TRY IT. Repeat the records below verbatim, and do not copy their pictures.
━━━━━━━━
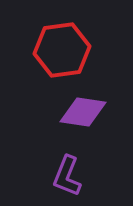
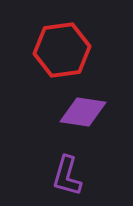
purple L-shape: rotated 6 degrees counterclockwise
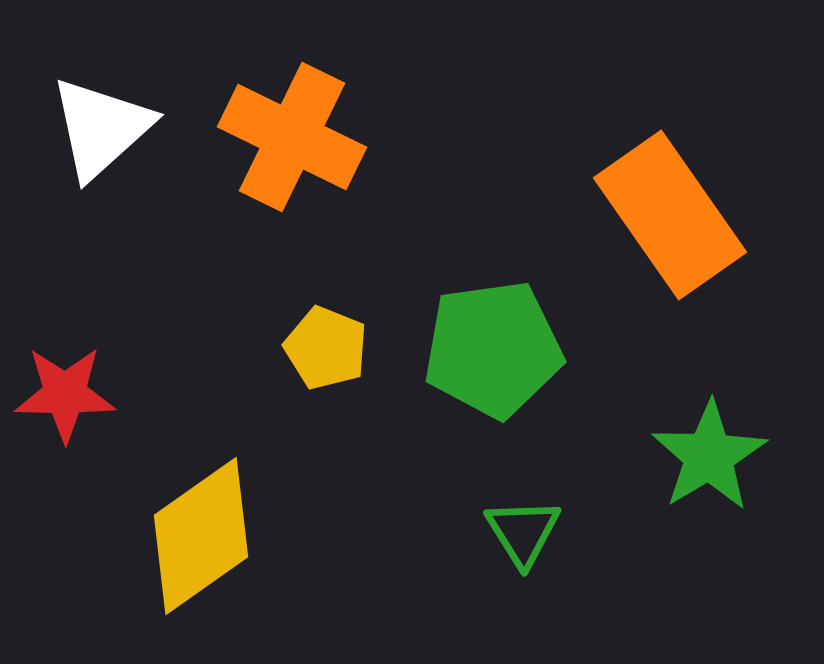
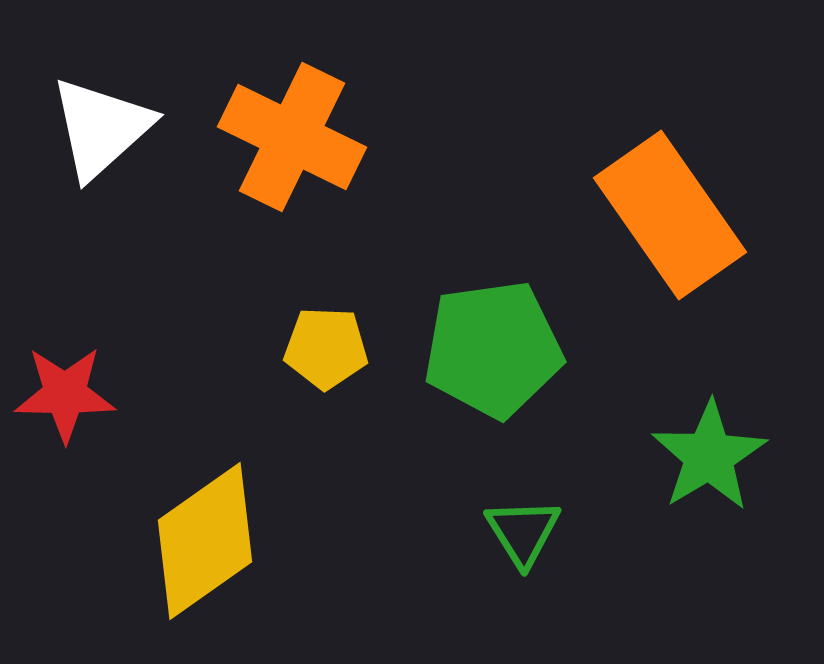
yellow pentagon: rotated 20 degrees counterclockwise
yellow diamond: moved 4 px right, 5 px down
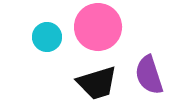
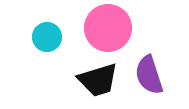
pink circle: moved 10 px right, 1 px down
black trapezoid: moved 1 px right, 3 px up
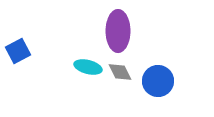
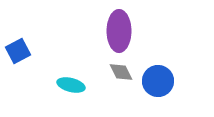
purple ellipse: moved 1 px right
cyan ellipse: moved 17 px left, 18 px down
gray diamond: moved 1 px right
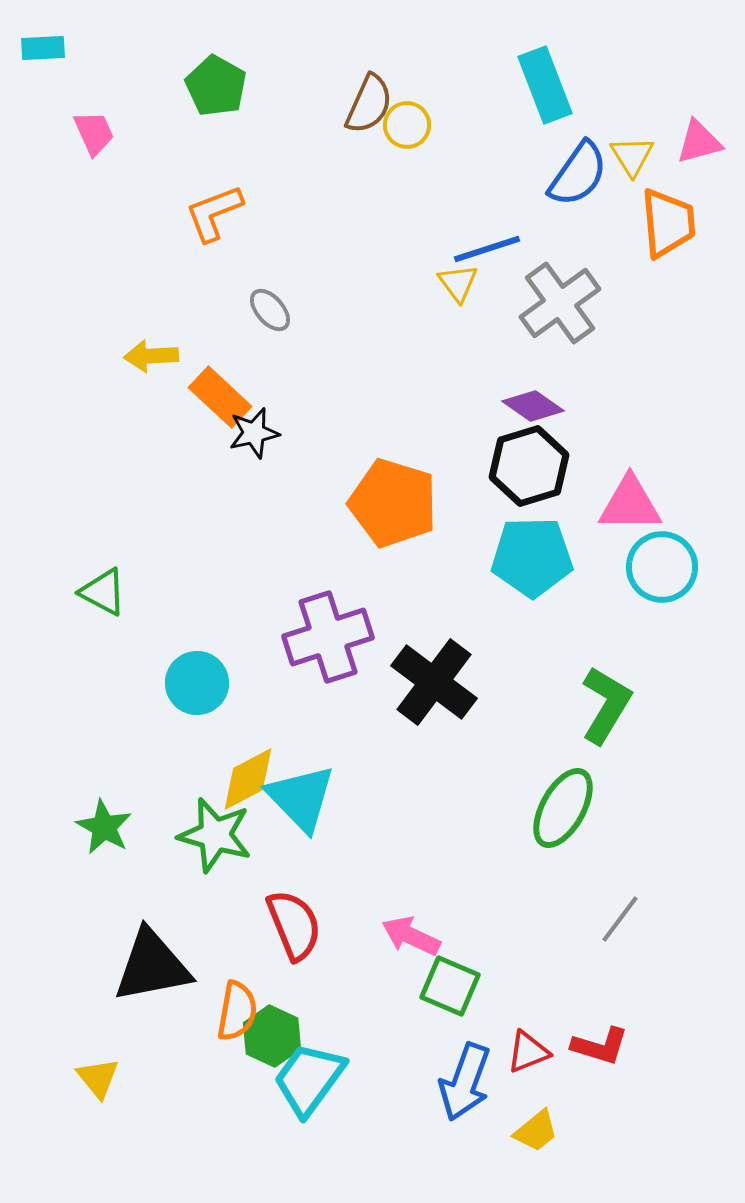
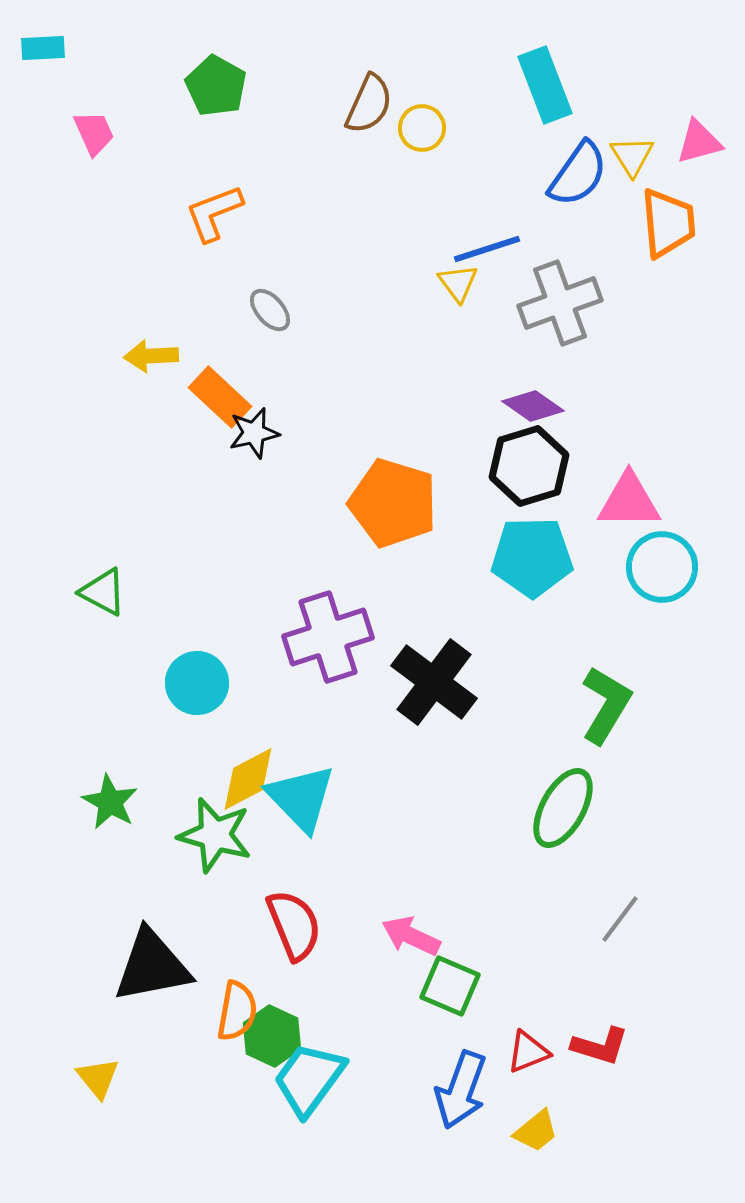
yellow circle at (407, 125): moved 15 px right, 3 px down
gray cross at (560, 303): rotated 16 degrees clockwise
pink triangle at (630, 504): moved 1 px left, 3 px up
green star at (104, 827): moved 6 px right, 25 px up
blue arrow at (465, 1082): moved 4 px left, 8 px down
━━━━━━━━
TASK RESPONSE.
purple L-shape: rotated 6 degrees counterclockwise
yellow pentagon: rotated 20 degrees counterclockwise
yellow diamond: moved 4 px right, 5 px down
pink circle: moved 10 px right, 1 px down
black trapezoid: moved 1 px right, 3 px up
purple ellipse: moved 1 px right
cyan ellipse: moved 17 px left, 18 px down
gray diamond: moved 1 px right
yellow circle at (407, 125): moved 15 px right, 3 px down
gray cross at (560, 303): rotated 16 degrees clockwise
pink triangle at (630, 504): moved 1 px left, 3 px up
green star at (104, 827): moved 6 px right, 25 px up
blue arrow at (465, 1082): moved 4 px left, 8 px down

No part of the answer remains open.